● **WORK TO COMPLETE**:
Copy out the lines of the records below, and only those lines, from the one with "(328, 241) = (470, 183): purple" through the one with "(595, 258) = (241, 207): purple", exactly as they appear.

(Extracted records)
=== Section Start ===
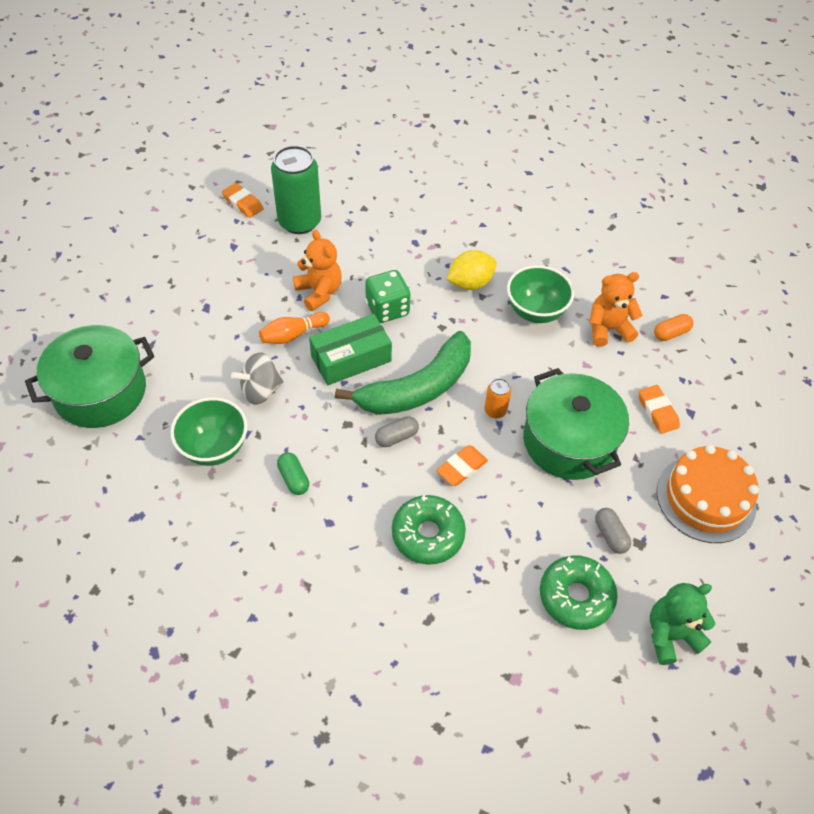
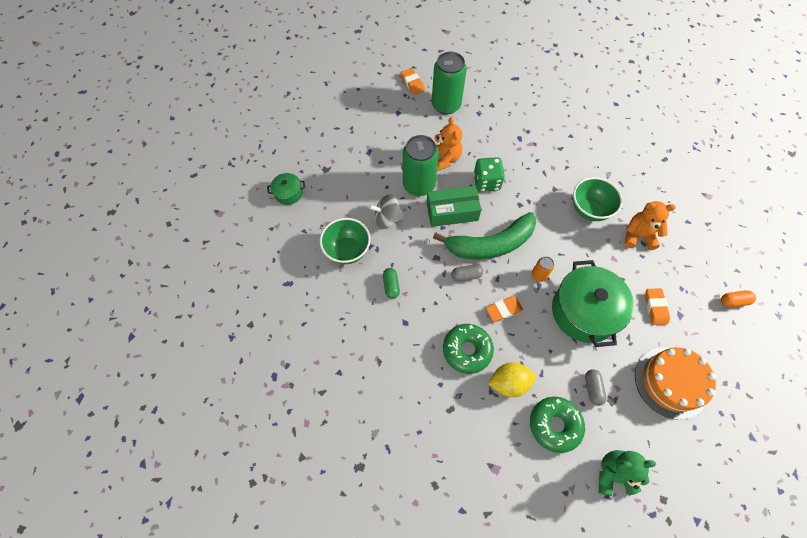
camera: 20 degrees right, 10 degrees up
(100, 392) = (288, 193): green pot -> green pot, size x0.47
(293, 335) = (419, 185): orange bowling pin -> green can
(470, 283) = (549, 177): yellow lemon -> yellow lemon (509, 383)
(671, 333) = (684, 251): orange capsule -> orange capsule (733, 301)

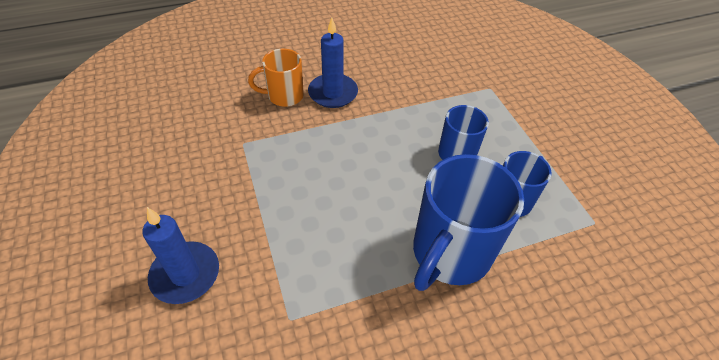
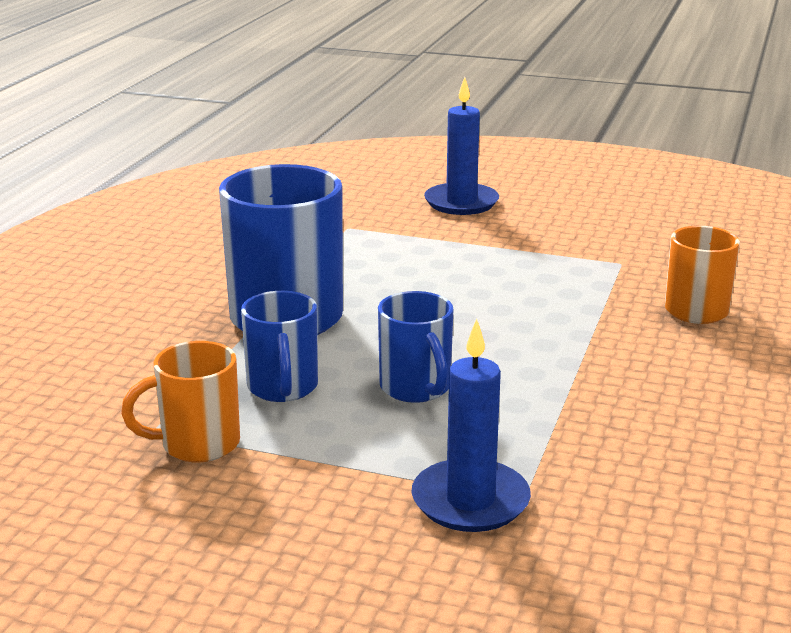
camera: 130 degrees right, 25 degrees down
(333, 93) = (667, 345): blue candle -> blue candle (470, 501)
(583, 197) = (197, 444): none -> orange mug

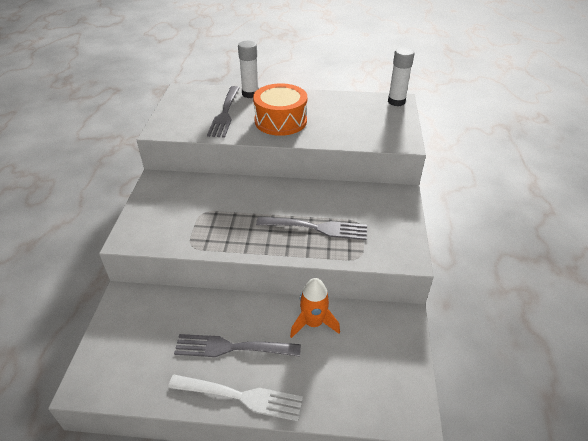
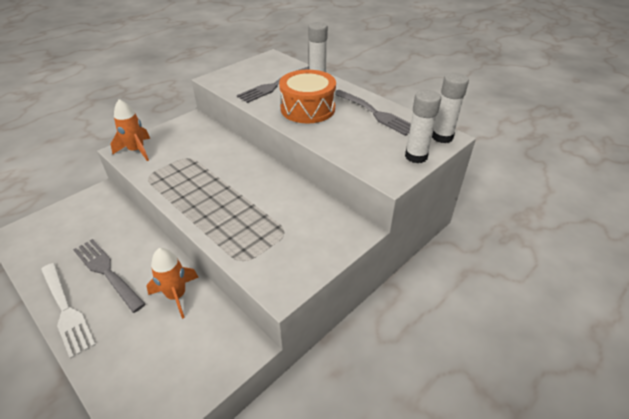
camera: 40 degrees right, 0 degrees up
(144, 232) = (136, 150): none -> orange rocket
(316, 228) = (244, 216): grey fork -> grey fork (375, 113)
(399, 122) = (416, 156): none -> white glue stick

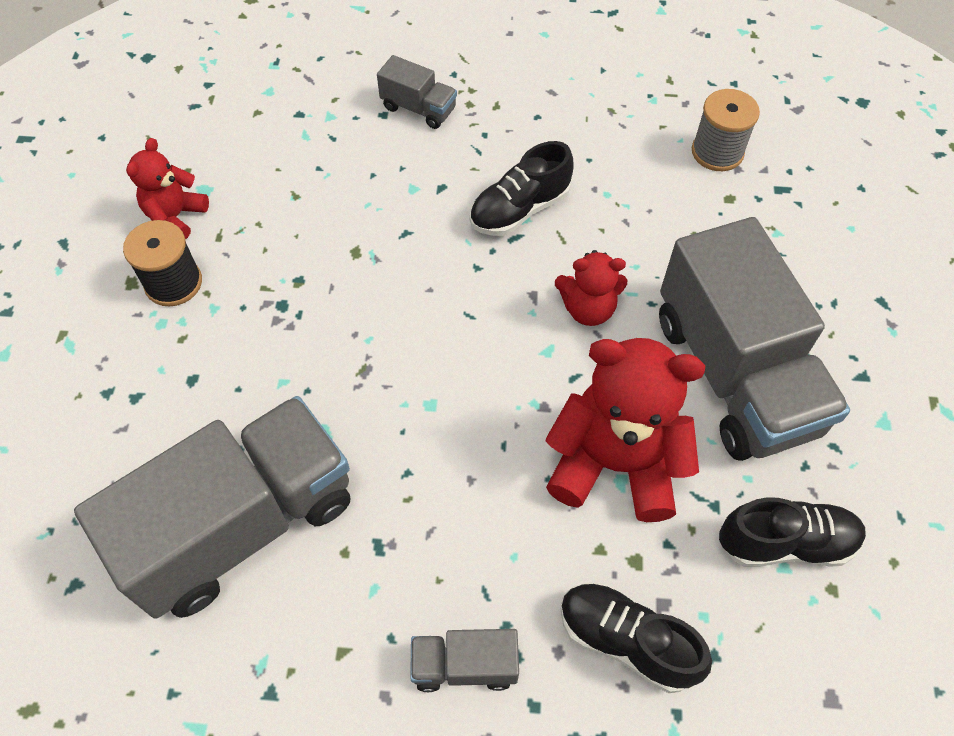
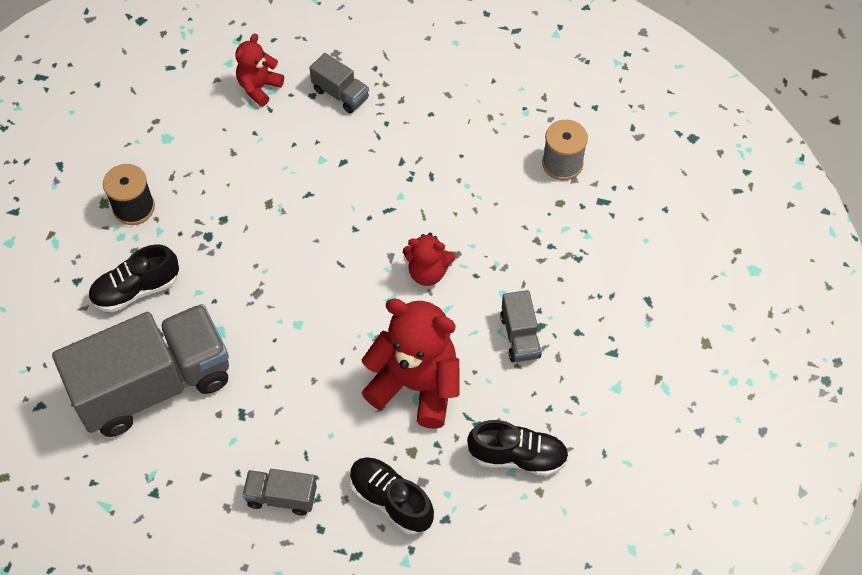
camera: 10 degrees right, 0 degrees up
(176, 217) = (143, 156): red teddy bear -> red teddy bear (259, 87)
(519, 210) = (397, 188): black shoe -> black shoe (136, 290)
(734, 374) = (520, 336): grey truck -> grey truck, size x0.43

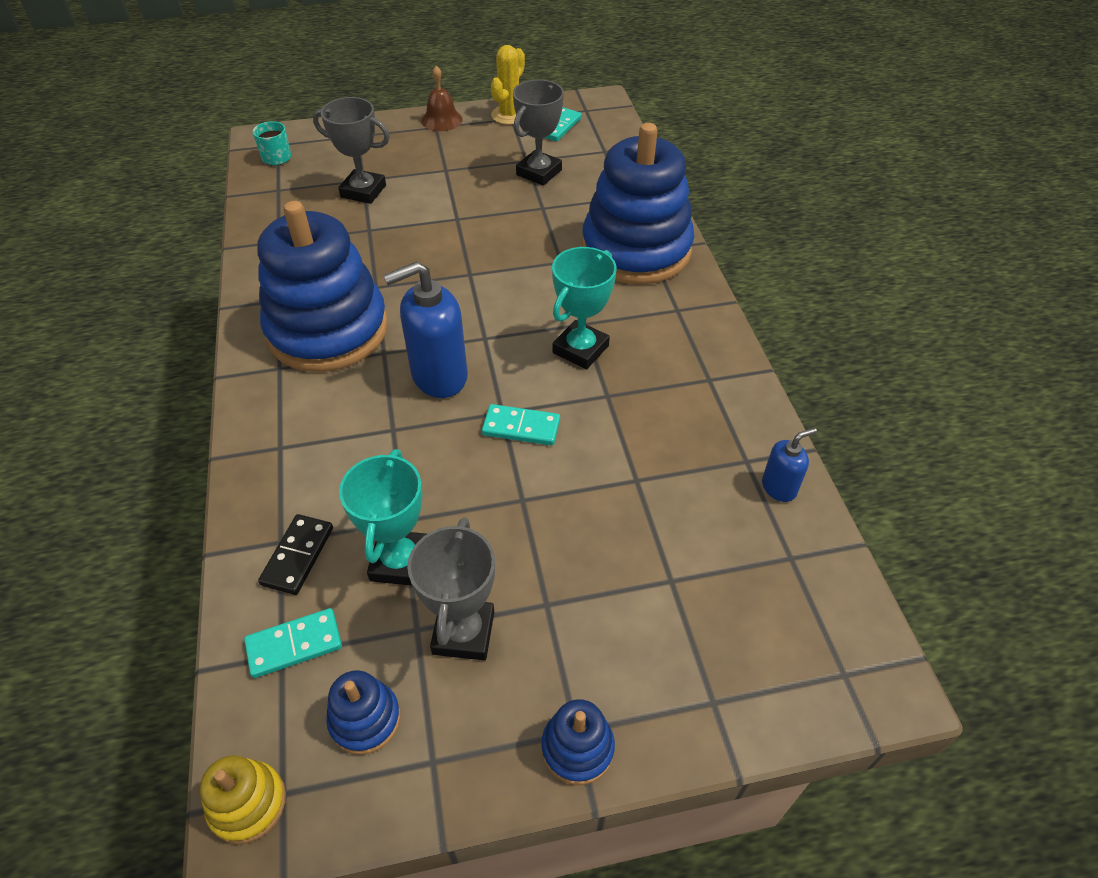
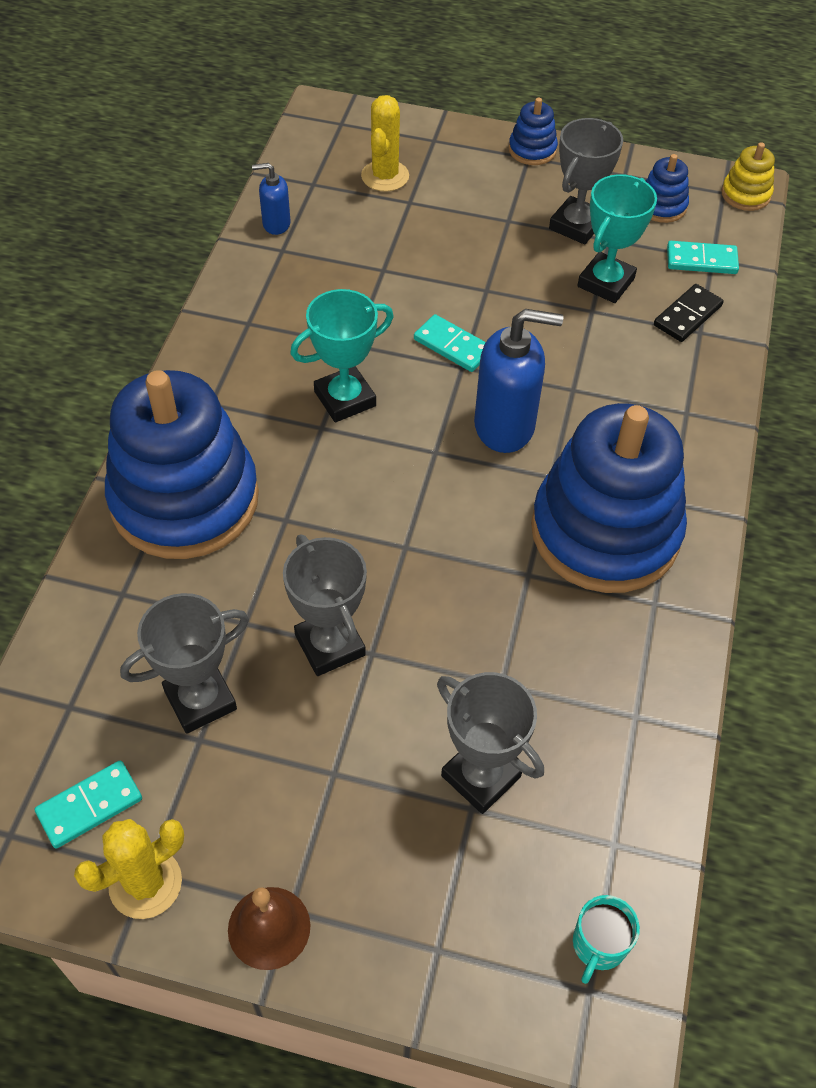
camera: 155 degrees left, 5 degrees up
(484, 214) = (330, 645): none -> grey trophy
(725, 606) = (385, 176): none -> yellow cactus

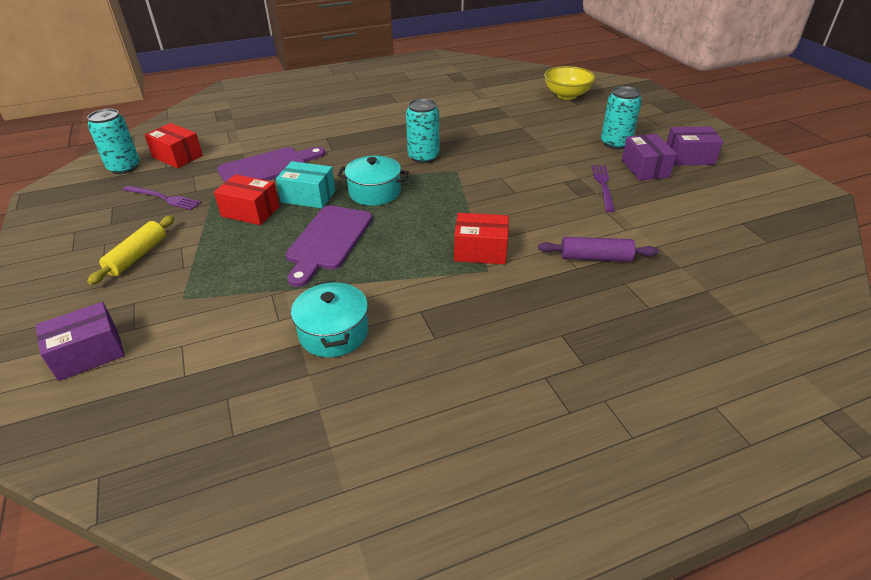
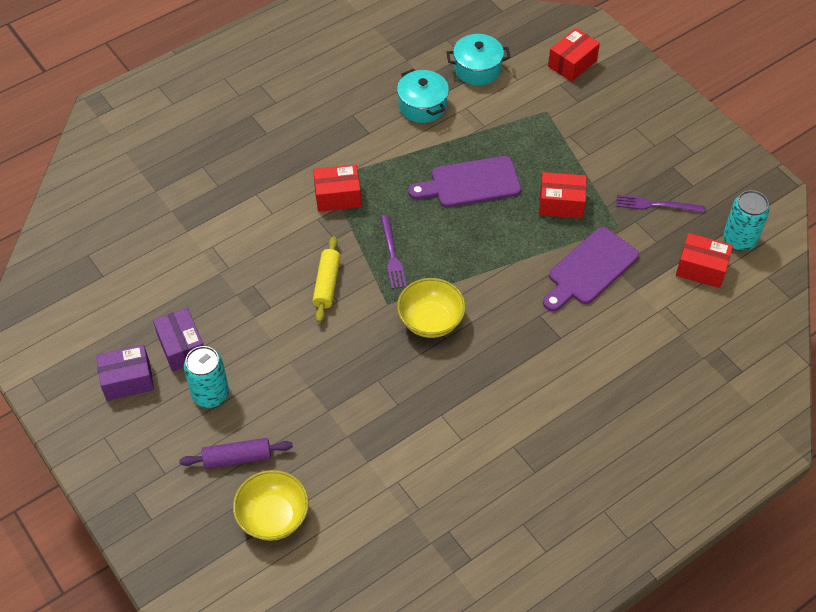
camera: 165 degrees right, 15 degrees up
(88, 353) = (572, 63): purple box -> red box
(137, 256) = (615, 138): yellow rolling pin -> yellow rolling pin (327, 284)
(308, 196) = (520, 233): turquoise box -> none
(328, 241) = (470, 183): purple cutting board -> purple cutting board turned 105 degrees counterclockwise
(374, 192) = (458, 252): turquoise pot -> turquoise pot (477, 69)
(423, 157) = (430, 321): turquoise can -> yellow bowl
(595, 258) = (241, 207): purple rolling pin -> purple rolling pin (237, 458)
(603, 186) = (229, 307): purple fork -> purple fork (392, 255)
=== Section End ===
● **RESULT OF THE TASK**:
(328, 241) = (470, 183): purple cutting board -> purple cutting board turned 105 degrees counterclockwise
(374, 192) = (458, 252): turquoise pot -> turquoise pot (477, 69)
(423, 157) = (430, 321): turquoise can -> yellow bowl
(595, 258) = (241, 207): purple rolling pin -> purple rolling pin (237, 458)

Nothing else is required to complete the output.